■ Prompt
Go through the entries below. Copy each line in which "brown" appears.

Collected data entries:
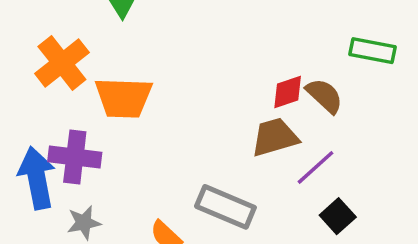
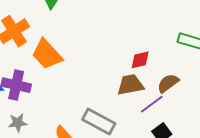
brown semicircle: (324, 96) -> (168, 83), moved, turned -85
orange trapezoid: (124, 98) -> (47, 54), turned 40

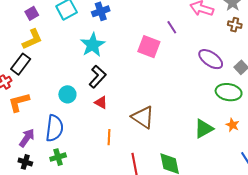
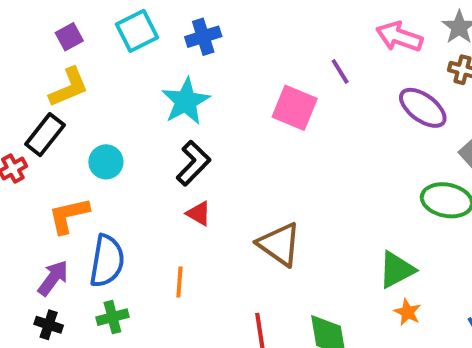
purple ellipse: (211, 59) -> (423, 108), moved
cyan circle: (67, 94) -> (106, 162), moved
orange L-shape: (19, 102) -> (69, 215), moved
orange star: (233, 125) -> (407, 312), moved
orange line: (109, 137) -> (179, 282), moved

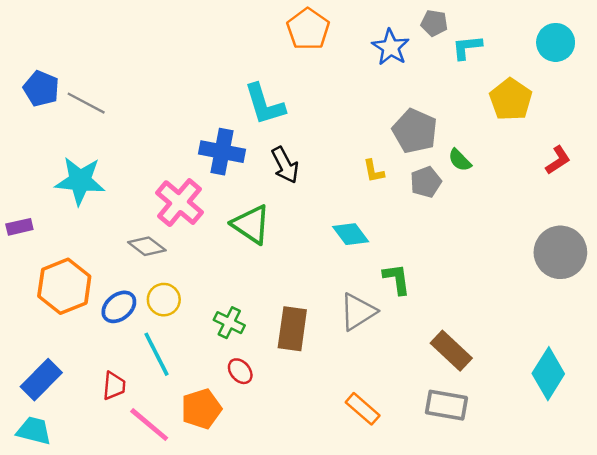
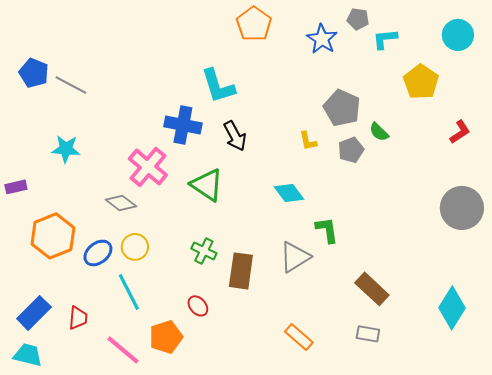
cyan star: (80, 181) -> (66, 149), size x0.7
green cross: (229, 323) -> (204, 251), moved
red trapezoid: (114, 386) -> (78, 318), moved
gray rectangle: (446, 405) -> (368, 334), size x0.7

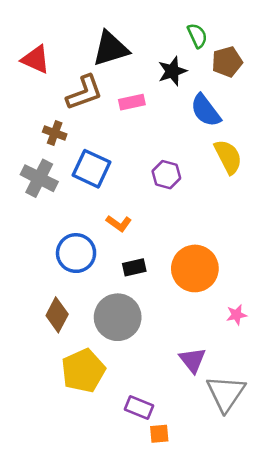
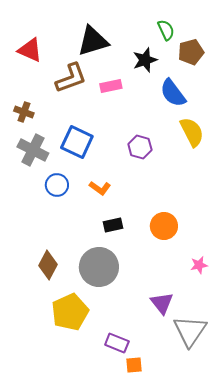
brown cross: (55, 133) -> (24, 112), moved
blue circle: (76, 253) -> (57, 185), moved, size x0.7
orange circle: (195, 268) -> (164, 226), size x0.7

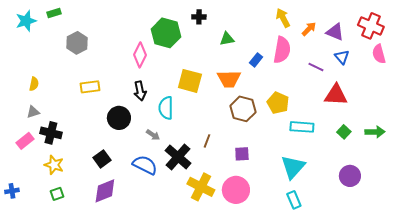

■ Answer section
brown semicircle: (324, 96) -> (168, 83), moved, turned -85
brown cross: (55, 133) -> (24, 112), moved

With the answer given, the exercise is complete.